Exercise goal → Could you set down every entry exactly as it stands, without the images?

Coordinate-based change listings →
↓

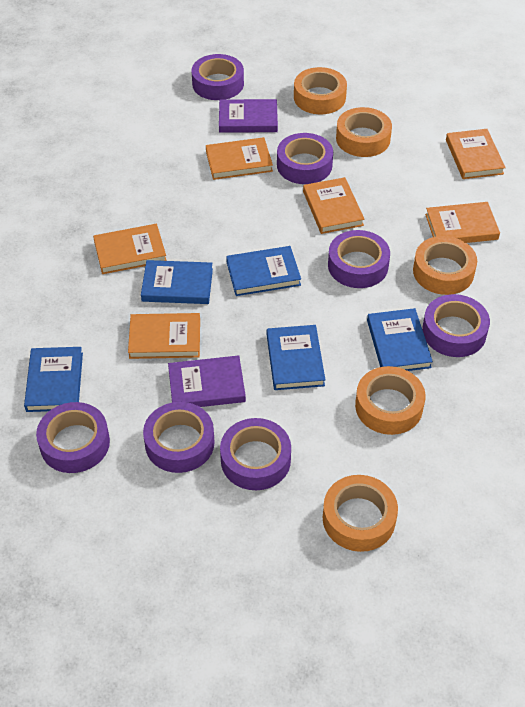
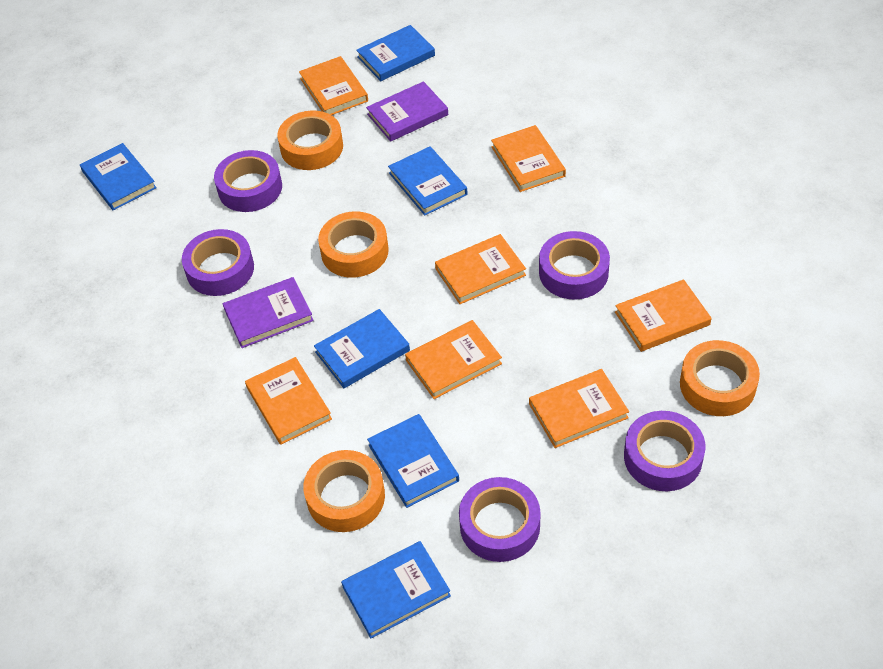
blue book: 5 -> 6
orange book: 6 -> 7
orange tape: 5 -> 4
purple tape: 7 -> 5

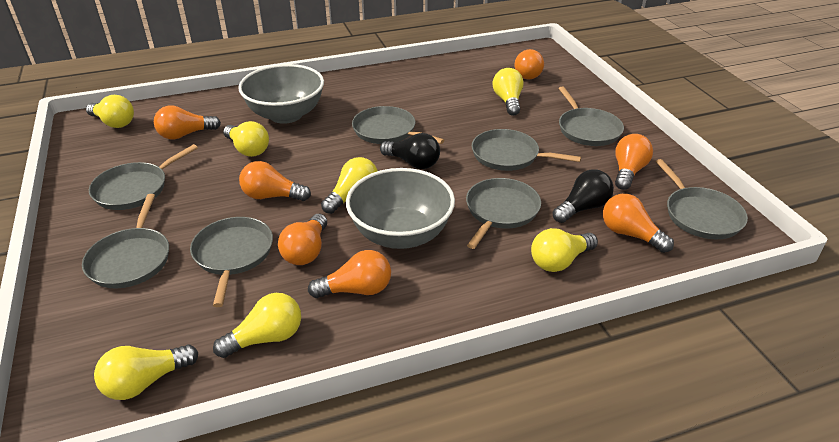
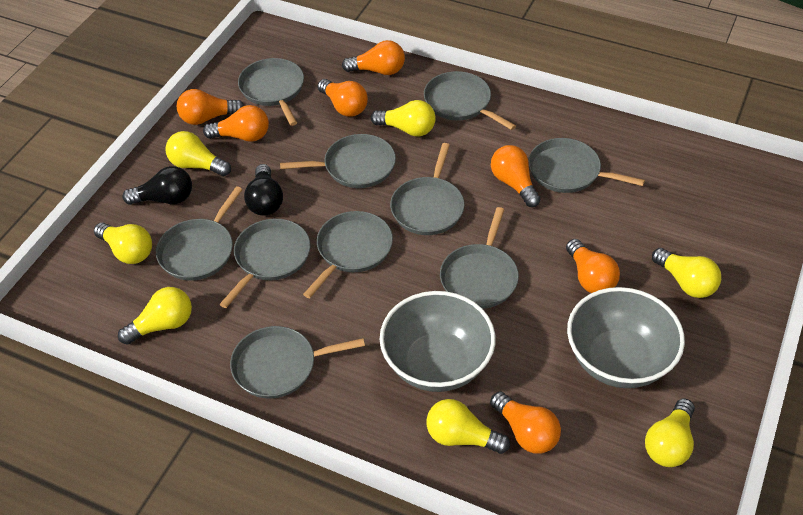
grey pan: 8 -> 10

↑

Response →
blue book: 5 -> 6
orange book: 6 -> 7
orange tape: 5 -> 4
purple tape: 7 -> 5

grey pan: 8 -> 10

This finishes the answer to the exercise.